◆ To do: Among the records that follow, find each line holding the word "truck" and copy it.

◆ Source material:
%%

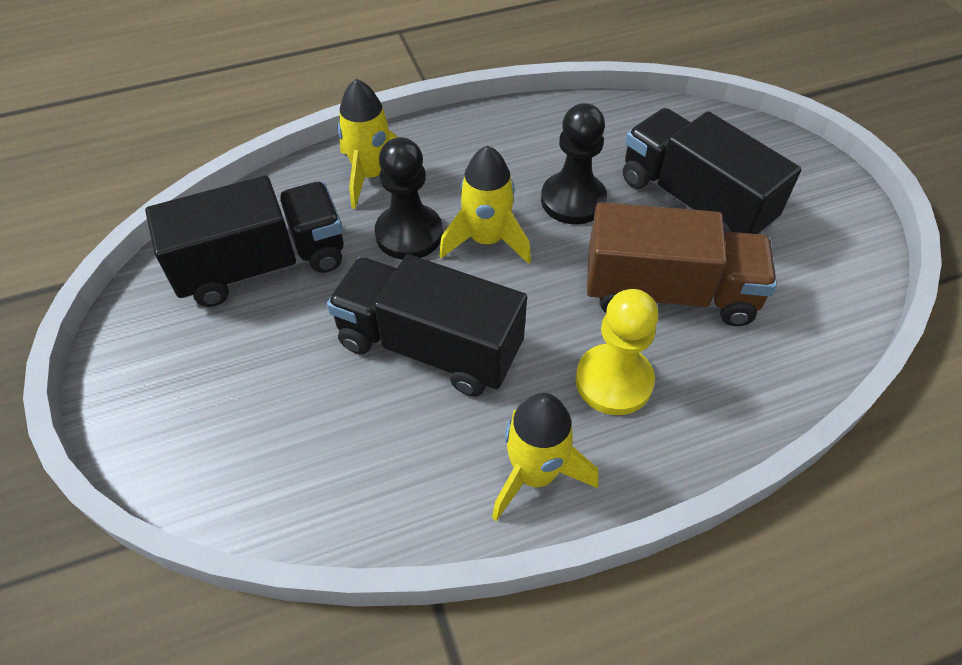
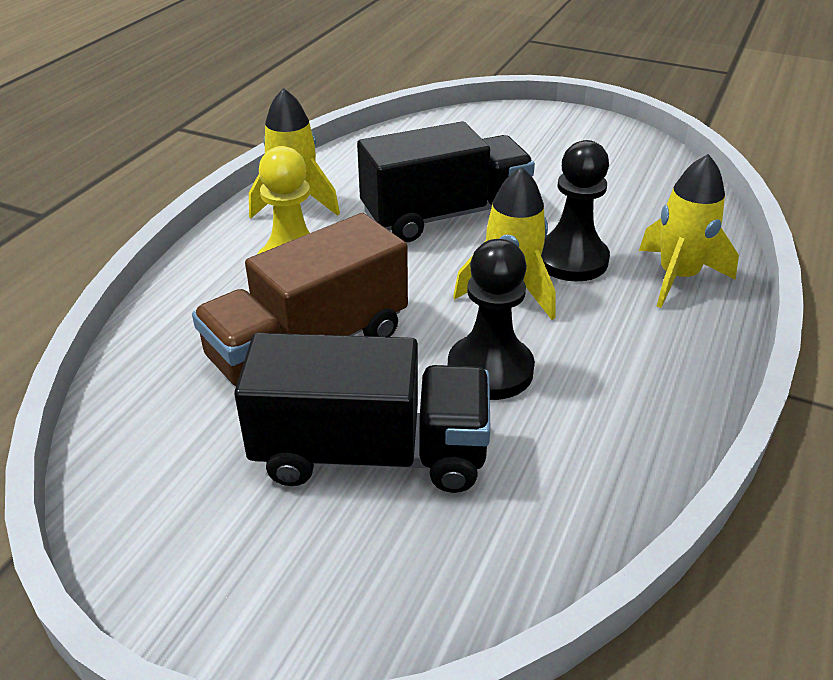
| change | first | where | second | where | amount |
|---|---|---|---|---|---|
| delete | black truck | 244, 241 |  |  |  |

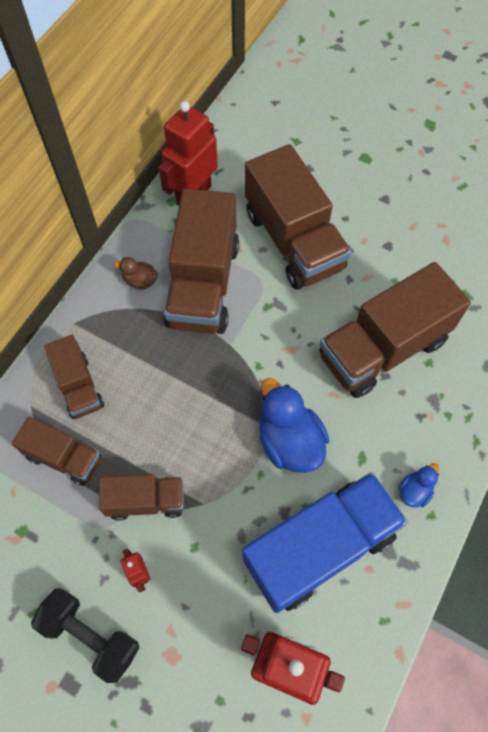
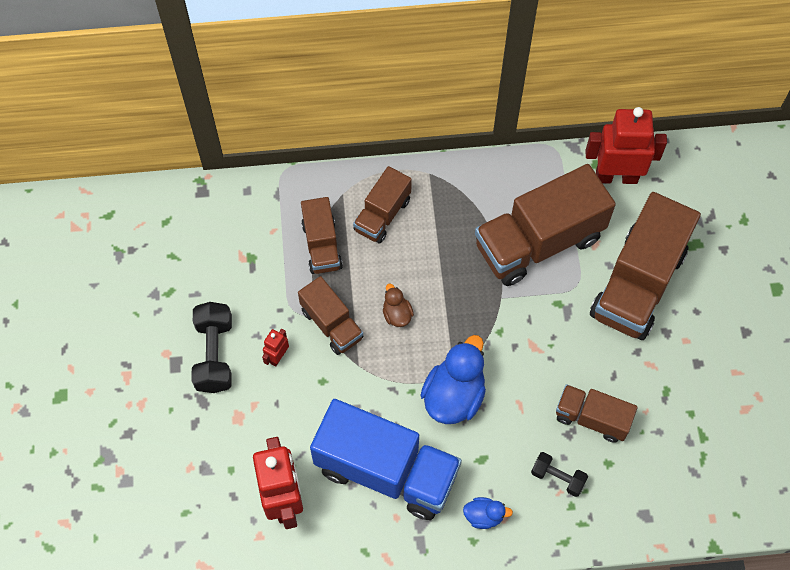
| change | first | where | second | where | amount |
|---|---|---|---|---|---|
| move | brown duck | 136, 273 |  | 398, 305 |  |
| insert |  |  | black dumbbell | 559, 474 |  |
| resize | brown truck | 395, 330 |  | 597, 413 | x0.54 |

%%

◆ Exercise solution:
| delete | black truck | 244, 241 |  |  |  |
| resize | brown truck | 395, 330 |  | 597, 413 | x0.54 |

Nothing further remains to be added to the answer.